#### WRITTEN REQUEST:
Take the entries below and print all of them exactly, please.

#### RECORDS FOR THIS EXERCISE:
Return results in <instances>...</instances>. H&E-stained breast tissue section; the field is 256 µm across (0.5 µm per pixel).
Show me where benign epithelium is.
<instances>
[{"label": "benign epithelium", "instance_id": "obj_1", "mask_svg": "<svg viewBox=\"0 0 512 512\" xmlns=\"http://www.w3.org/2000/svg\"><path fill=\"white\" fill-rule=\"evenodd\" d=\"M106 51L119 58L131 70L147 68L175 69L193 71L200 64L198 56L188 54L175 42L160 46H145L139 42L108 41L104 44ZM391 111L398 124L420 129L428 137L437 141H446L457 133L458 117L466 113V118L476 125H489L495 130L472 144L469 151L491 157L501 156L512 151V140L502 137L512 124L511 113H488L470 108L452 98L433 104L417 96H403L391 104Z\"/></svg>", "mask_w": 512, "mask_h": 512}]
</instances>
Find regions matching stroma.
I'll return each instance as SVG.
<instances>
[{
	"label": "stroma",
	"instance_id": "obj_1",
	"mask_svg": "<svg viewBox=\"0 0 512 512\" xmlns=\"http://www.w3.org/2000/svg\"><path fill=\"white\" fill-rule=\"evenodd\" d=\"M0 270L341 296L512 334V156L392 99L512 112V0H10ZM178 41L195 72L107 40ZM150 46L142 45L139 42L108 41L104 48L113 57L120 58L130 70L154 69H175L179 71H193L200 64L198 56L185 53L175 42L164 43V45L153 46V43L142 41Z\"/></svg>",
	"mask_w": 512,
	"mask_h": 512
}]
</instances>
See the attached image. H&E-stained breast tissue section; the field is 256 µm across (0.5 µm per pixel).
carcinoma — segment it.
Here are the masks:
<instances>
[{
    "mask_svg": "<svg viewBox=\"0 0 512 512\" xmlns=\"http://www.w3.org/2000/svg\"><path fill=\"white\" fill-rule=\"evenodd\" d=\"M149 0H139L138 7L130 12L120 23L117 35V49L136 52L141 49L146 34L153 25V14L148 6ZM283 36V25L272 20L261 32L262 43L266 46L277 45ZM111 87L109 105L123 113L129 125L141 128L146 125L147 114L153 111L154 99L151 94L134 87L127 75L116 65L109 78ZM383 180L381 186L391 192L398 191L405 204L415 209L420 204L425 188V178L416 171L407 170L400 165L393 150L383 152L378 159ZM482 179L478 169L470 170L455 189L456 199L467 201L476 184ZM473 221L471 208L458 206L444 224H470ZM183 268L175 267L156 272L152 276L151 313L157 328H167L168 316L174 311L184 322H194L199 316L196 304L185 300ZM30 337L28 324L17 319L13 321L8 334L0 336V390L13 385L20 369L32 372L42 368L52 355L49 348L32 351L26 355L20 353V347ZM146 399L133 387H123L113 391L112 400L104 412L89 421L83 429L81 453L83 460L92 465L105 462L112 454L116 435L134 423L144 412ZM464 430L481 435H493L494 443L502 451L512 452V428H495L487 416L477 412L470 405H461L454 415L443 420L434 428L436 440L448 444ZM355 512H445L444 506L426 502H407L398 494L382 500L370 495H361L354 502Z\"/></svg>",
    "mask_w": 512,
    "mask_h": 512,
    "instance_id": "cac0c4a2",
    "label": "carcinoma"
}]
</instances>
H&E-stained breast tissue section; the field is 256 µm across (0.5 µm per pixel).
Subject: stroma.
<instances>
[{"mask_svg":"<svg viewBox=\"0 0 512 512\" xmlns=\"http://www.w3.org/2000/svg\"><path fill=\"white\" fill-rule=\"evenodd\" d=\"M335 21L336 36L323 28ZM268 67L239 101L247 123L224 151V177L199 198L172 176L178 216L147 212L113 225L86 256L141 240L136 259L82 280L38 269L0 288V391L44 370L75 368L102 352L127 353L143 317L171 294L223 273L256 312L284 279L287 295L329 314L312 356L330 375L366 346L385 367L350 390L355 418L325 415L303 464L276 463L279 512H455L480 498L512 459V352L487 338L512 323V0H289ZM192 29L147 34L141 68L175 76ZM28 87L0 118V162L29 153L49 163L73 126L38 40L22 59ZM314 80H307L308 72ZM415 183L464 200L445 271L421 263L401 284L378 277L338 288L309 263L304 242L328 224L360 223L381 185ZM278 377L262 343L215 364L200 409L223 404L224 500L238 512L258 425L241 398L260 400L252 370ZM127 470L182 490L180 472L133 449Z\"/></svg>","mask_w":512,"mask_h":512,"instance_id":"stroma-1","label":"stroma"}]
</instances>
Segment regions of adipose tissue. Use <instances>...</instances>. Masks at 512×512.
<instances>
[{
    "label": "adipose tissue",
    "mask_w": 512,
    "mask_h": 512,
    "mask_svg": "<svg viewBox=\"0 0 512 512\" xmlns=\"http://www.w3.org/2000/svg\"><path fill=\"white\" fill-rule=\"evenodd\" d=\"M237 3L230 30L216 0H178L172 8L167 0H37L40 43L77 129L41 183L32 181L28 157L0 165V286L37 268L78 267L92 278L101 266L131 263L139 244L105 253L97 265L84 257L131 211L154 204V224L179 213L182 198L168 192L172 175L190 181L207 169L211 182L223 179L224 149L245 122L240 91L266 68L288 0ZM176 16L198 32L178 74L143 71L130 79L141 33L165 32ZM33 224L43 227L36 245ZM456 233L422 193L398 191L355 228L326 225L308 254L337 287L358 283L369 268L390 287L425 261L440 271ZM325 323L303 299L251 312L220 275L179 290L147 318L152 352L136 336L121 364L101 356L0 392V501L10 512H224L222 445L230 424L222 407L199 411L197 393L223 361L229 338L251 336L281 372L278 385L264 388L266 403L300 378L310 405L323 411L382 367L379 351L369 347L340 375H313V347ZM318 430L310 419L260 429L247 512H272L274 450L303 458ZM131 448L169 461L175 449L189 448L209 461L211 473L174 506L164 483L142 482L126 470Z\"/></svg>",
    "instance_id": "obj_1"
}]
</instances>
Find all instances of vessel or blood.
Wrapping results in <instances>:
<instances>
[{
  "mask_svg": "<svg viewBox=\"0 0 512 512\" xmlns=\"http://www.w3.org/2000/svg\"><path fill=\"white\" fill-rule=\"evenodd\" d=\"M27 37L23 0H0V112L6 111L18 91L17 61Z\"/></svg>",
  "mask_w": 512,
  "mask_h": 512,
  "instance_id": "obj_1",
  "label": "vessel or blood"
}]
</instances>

#### RESPONSE:
Return results in <instances>...</instances>. H&E-stained breast tissue section; the field is 256 µm across (0.5 µm per pixel).
Show me where benign epithelium is.
<instances>
[{"label": "benign epithelium", "instance_id": "obj_1", "mask_svg": "<svg viewBox=\"0 0 512 512\" xmlns=\"http://www.w3.org/2000/svg\"><path fill=\"white\" fill-rule=\"evenodd\" d=\"M106 51L119 58L131 70L147 68L175 69L193 71L200 64L198 56L188 54L175 42L160 46H145L139 42L108 41L104 44ZM391 111L398 124L420 129L428 137L437 141H446L457 133L458 117L466 113V118L476 125H489L495 130L472 144L469 151L491 157L501 156L512 151V140L502 137L512 124L511 113H488L470 108L452 98L433 104L417 96H403L391 104Z\"/></svg>", "mask_w": 512, "mask_h": 512}]
</instances>
Find regions matching stroma.
I'll return each instance as SVG.
<instances>
[{
	"label": "stroma",
	"instance_id": "obj_1",
	"mask_svg": "<svg viewBox=\"0 0 512 512\" xmlns=\"http://www.w3.org/2000/svg\"><path fill=\"white\" fill-rule=\"evenodd\" d=\"M0 270L341 296L512 334V156L392 99L512 112V0H10ZM178 41L195 72L107 40ZM150 46L142 45L139 42L108 41L104 48L113 57L120 58L130 70L154 69H175L179 71H193L200 64L198 56L185 53L175 42L164 43V45L153 46V43L142 41Z\"/></svg>",
	"mask_w": 512,
	"mask_h": 512
}]
</instances>
See the attached image. H&E-stained breast tissue section; the field is 256 µm across (0.5 µm per pixel).
carcinoma — segment it.
Here are the masks:
<instances>
[{
    "mask_svg": "<svg viewBox=\"0 0 512 512\" xmlns=\"http://www.w3.org/2000/svg\"><path fill=\"white\" fill-rule=\"evenodd\" d=\"M149 0H139L138 7L130 12L120 23L117 35V49L136 52L141 49L146 34L153 25V14L148 6ZM283 36V25L272 20L261 32L262 43L266 46L277 45ZM111 87L109 105L123 113L129 125L141 128L146 125L147 114L153 111L154 99L151 94L134 87L127 75L116 65L109 78ZM383 180L381 186L391 192L398 191L405 204L415 209L420 204L425 188V178L416 171L407 170L400 165L393 150L383 152L378 159ZM482 179L478 169L470 170L455 189L456 199L467 201L476 184ZM473 221L471 208L458 206L444 224H470ZM183 268L175 267L156 272L152 276L151 313L157 328H167L168 316L174 311L184 322H194L199 316L196 304L185 300ZM30 337L28 324L17 319L13 321L8 334L0 336V390L13 385L20 369L32 372L42 368L52 355L49 348L32 351L26 355L20 353V347ZM146 399L133 387H123L113 391L112 400L104 412L89 421L83 429L81 453L83 460L92 465L105 462L112 454L116 435L134 423L144 412ZM464 430L481 435H493L494 443L502 451L512 452V428H495L487 416L477 412L470 405H461L454 415L443 420L434 428L436 440L448 444ZM355 512H445L444 506L426 502H407L398 494L382 500L370 495H361L354 502Z\"/></svg>",
    "mask_w": 512,
    "mask_h": 512,
    "instance_id": "cac0c4a2",
    "label": "carcinoma"
}]
</instances>
H&E-stained breast tissue section; the field is 256 µm across (0.5 µm per pixel).
Subject: stroma.
<instances>
[{"mask_svg":"<svg viewBox=\"0 0 512 512\" xmlns=\"http://www.w3.org/2000/svg\"><path fill=\"white\" fill-rule=\"evenodd\" d=\"M335 21L336 36L323 28ZM268 67L239 101L247 123L224 151V177L199 198L172 176L178 216L147 212L113 225L86 256L141 240L136 259L82 280L38 269L0 288V391L44 370L75 368L102 352L127 353L143 317L171 294L223 273L256 312L284 279L287 295L329 314L312 356L330 375L366 346L385 367L350 390L355 418L325 415L303 464L276 463L279 512H455L480 498L512 459V352L487 338L512 323V0H289ZM192 29L147 34L141 68L175 76ZM28 87L0 118V162L29 153L49 163L73 126L38 40L22 59ZM314 80H307L308 72ZM415 183L464 200L445 271L421 263L401 284L378 277L338 288L309 263L304 242L328 224L360 223L381 185ZM278 377L262 343L215 364L200 409L223 404L224 500L238 512L258 425L241 398L260 400L252 370ZM127 470L182 490L180 472L133 449Z\"/></svg>","mask_w":512,"mask_h":512,"instance_id":"stroma-1","label":"stroma"}]
</instances>
Segment regions of adipose tissue. Use <instances>...</instances>. Masks at 512×512.
<instances>
[{
    "label": "adipose tissue",
    "mask_w": 512,
    "mask_h": 512,
    "mask_svg": "<svg viewBox=\"0 0 512 512\" xmlns=\"http://www.w3.org/2000/svg\"><path fill=\"white\" fill-rule=\"evenodd\" d=\"M237 3L230 30L216 0H178L172 8L167 0H37L40 43L77 129L41 183L32 181L28 157L0 165V286L37 268L78 267L92 278L101 266L131 263L139 244L105 253L97 265L84 257L131 211L154 204V224L179 213L182 198L168 192L172 175L190 181L207 169L211 182L223 179L224 149L245 122L240 91L266 68L288 0ZM176 16L198 32L178 74L143 71L130 79L141 33L165 32ZM33 224L43 227L36 245ZM456 233L422 193L398 191L355 228L326 225L308 254L337 287L358 283L369 268L390 287L425 261L440 271ZM325 323L303 299L251 312L220 275L179 290L147 318L152 352L136 336L121 364L101 356L0 392V501L10 512H224L222 445L230 424L222 407L199 411L197 393L223 361L229 338L251 336L281 372L278 385L264 388L266 403L300 378L310 405L323 411L382 367L379 351L369 347L340 375H313V347ZM318 430L310 419L260 429L247 512H272L274 450L303 458ZM131 448L169 461L175 449L189 448L209 461L211 473L174 506L164 483L142 482L126 470Z\"/></svg>",
    "instance_id": "obj_1"
}]
</instances>
Find all instances of vessel or blood.
Wrapping results in <instances>:
<instances>
[{
  "mask_svg": "<svg viewBox=\"0 0 512 512\" xmlns=\"http://www.w3.org/2000/svg\"><path fill=\"white\" fill-rule=\"evenodd\" d=\"M27 37L23 0H0V112L6 111L18 91L17 61Z\"/></svg>",
  "mask_w": 512,
  "mask_h": 512,
  "instance_id": "obj_1",
  "label": "vessel or blood"
}]
</instances>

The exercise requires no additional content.